Problem to solve = Locate every line in the records below that holds the word "none" and return each one.

Input =

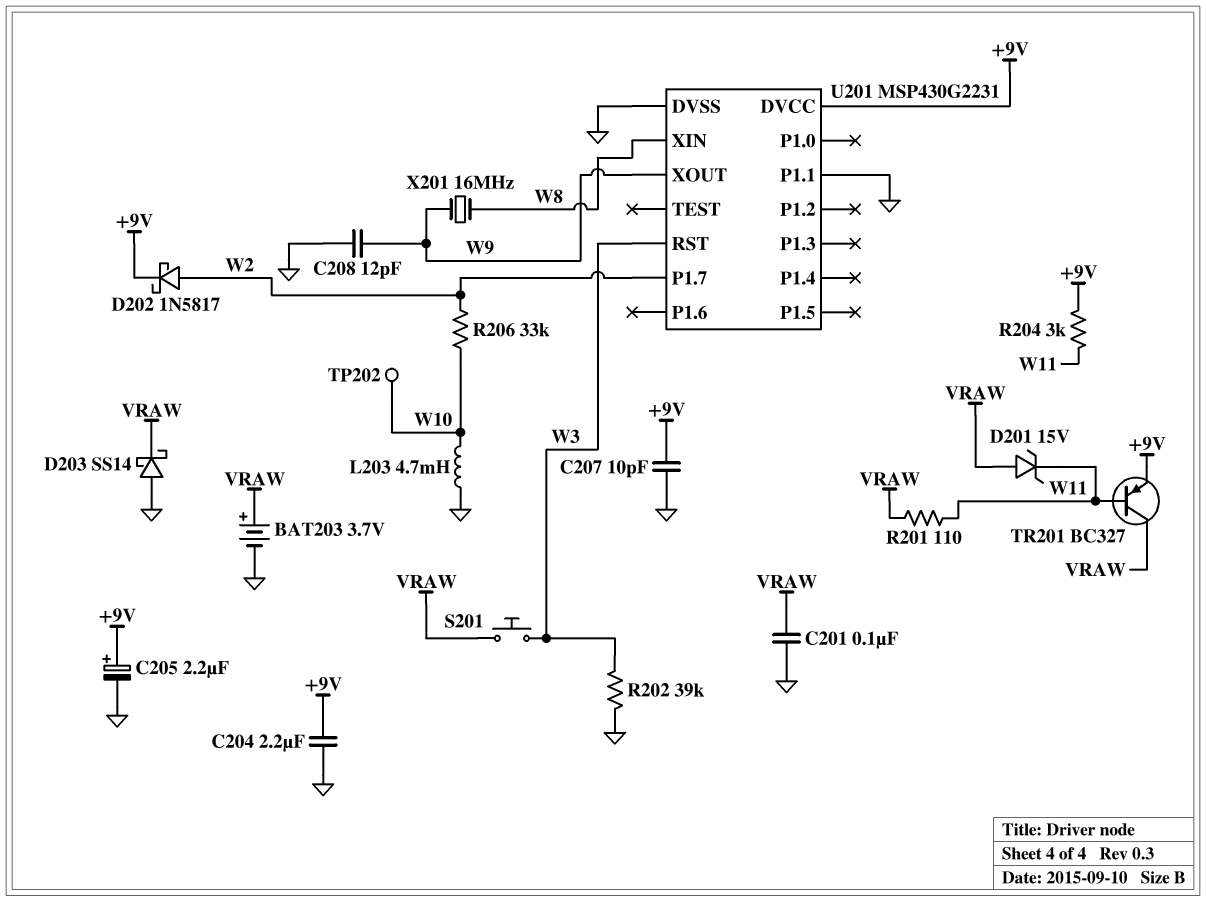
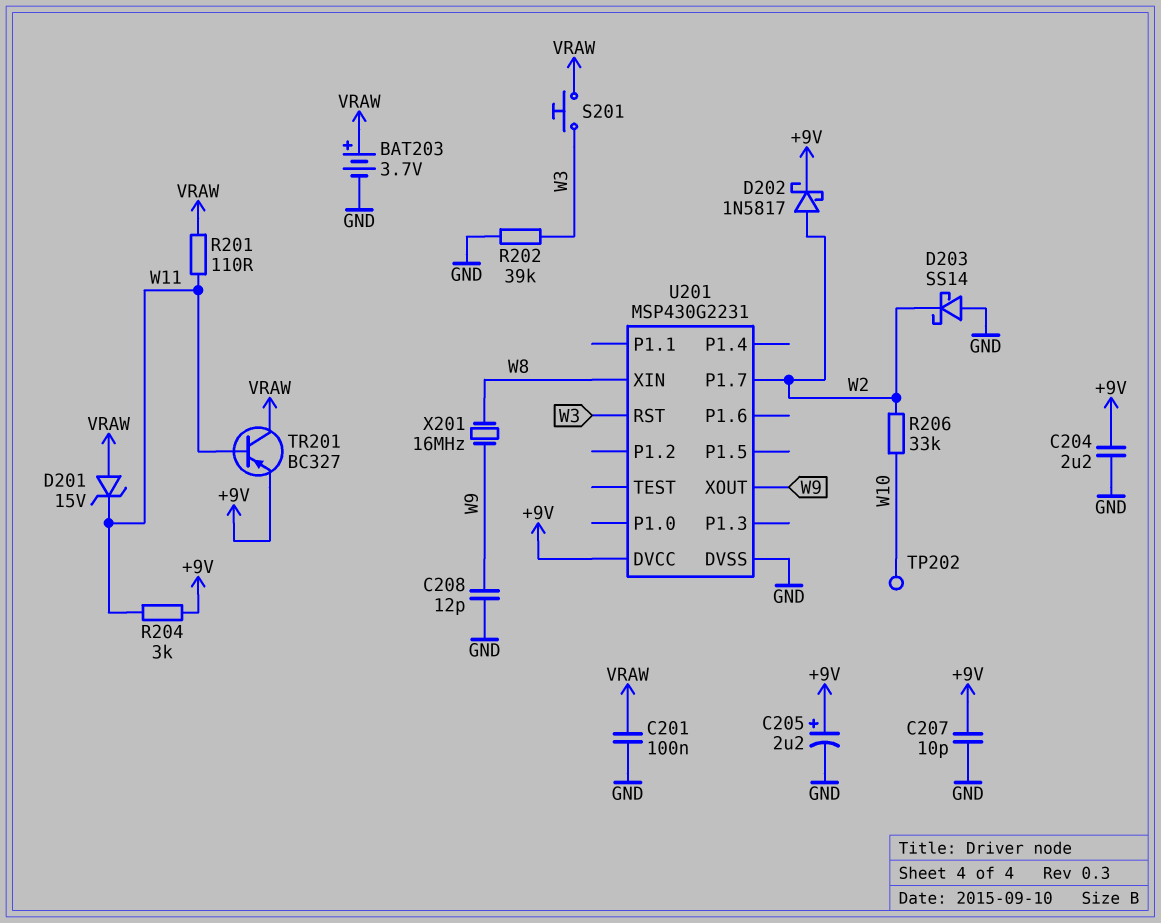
D203: schottky SS14 (A GND, K VRAW) -> schottky SS14 (A GND, K W2)
L203: 4.7mH (GND, W10) -> none
U201 pin P1.1: GND -> none

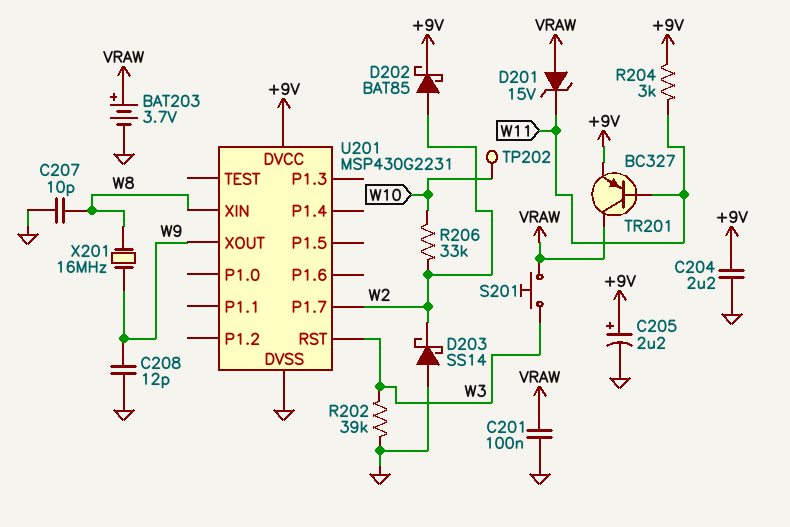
C207: 10pF (+9V, GND) -> 10pF (GND, W8)
D202: schottky 1N5817 (A W2, K +9V) -> schottky BAT85 (A W2, K +9V)
R201: 110 (VRAW, W11) -> none

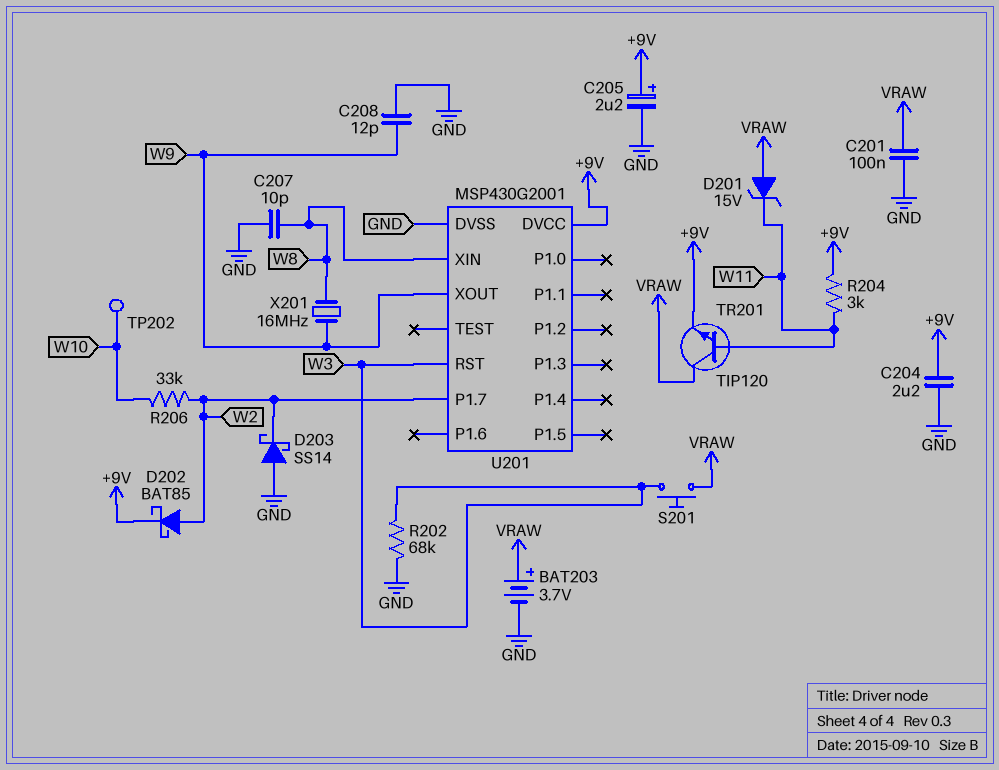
R202: 39k (GND, W3) -> 68k (GND, W3)
TR201: PNP BC327 (B W11, C VRAW, E +9V) -> NPN TIP120 (B W11, C VRAW, E +9V)
U201: MSP430G2231 -> MSP430G2001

Exercise solution =
L203: 4.7mH (GND, W10) -> none
U201 pin P1.1: GND -> none
R201: 110 (VRAW, W11) -> none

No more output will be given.